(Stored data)
------------------------------------------------------------

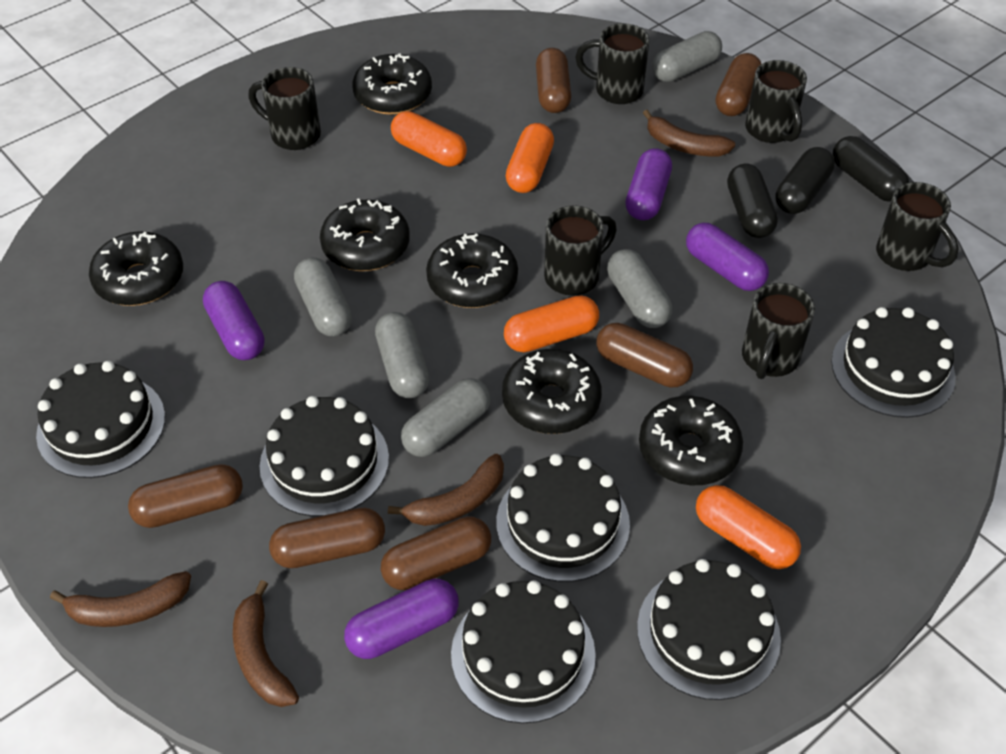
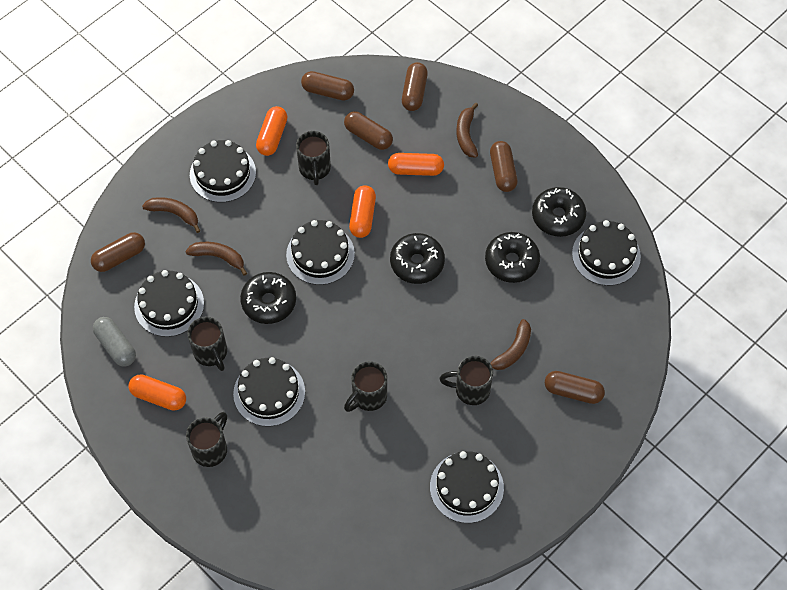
black capsule: 3 -> 0
black donut: 6 -> 4
black mug: 6 -> 5
grey capsule: 5 -> 1
purple capsule: 4 -> 0

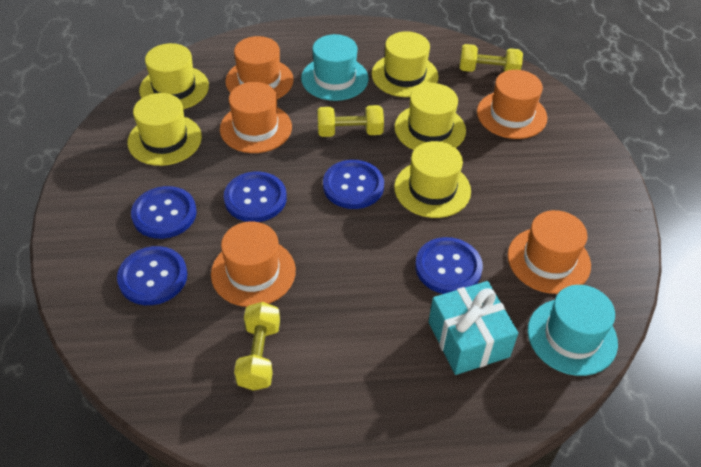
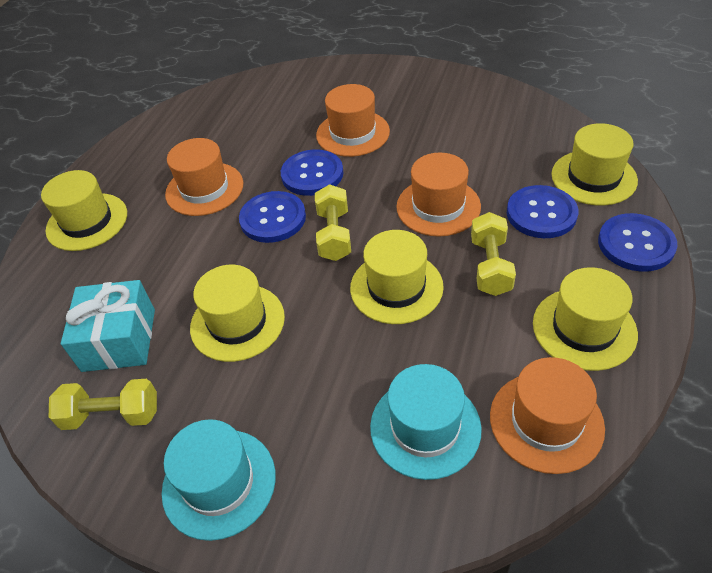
blue button: 5 -> 4
orange hat: 5 -> 4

------------------------------------------------------------

> [EXERCISE PROMPT] Pull out every line in the data above that has the word "capsule".

> [OUTPUT FOR THIS EXERCISE]
black capsule: 3 -> 0
grey capsule: 5 -> 1
purple capsule: 4 -> 0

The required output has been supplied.